* **WHAT TO WORK ON**
Below are the records; copy each line in them that holds the word "cyan".

* **DATA FOR THIS TASK**

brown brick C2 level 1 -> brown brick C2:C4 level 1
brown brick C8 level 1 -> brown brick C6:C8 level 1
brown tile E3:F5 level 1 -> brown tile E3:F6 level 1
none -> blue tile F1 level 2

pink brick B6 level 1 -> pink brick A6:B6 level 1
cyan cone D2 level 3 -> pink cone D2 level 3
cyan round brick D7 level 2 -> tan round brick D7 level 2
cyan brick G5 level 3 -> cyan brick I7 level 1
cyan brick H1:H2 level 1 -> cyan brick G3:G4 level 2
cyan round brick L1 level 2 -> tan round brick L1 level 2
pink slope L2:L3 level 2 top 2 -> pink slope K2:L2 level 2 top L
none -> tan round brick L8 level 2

* **ANSWER SECTION**
cyan cone D2 level 3 -> pink cone D2 level 3
cyan round brick D7 level 2 -> tan round brick D7 level 2
cyan brick G5 level 3 -> cyan brick I7 level 1
cyan brick H1:H2 level 1 -> cyan brick G3:G4 level 2
cyan round brick L1 level 2 -> tan round brick L1 level 2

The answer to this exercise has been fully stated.